* [TASK TO COMPLETE] An exact copy of the data is needed, one that excludes all pictures.

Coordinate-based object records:
════════════════════

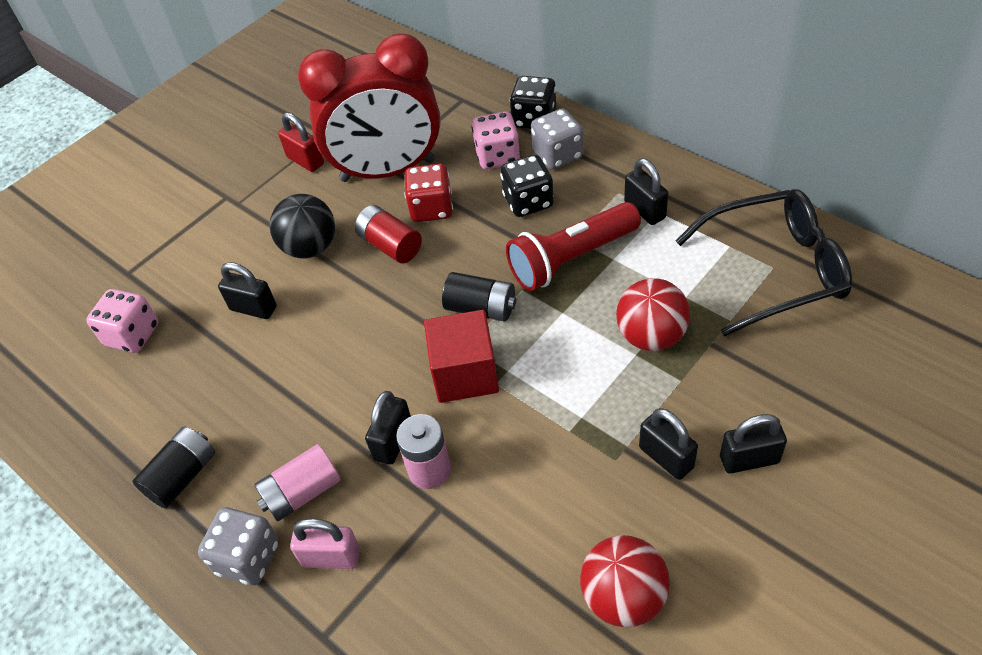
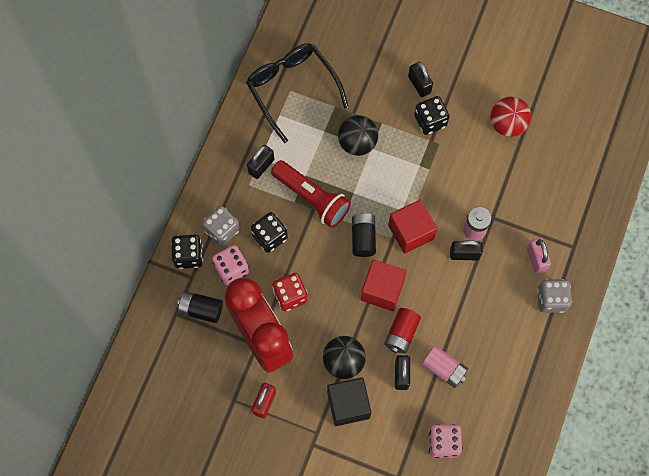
camera: 115 degrees left, 20 degrees up
(183, 476) = (522, 357): black battery -> black battery (201, 309)
(251, 241) = (348, 405): none -> black cube
(302, 492) = (508, 289): pink battery -> pink battery (444, 369)
(388, 314) = (382, 290): none -> red cube
(390, 245) = (328, 310): red battery -> red battery (401, 333)
(651, 336) = (357, 143): red ball -> black ball
(666, 457) = (430, 121): black padlock -> black dice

════════════════════

* [ANSWER FOR THIS EXERCISE]
camera: 115 degrees left, 20 degrees up
(183, 476) = (522, 357): black battery -> black battery (201, 309)
(251, 241) = (348, 405): none -> black cube
(302, 492) = (508, 289): pink battery -> pink battery (444, 369)
(388, 314) = (382, 290): none -> red cube
(390, 245) = (328, 310): red battery -> red battery (401, 333)
(651, 336) = (357, 143): red ball -> black ball
(666, 457) = (430, 121): black padlock -> black dice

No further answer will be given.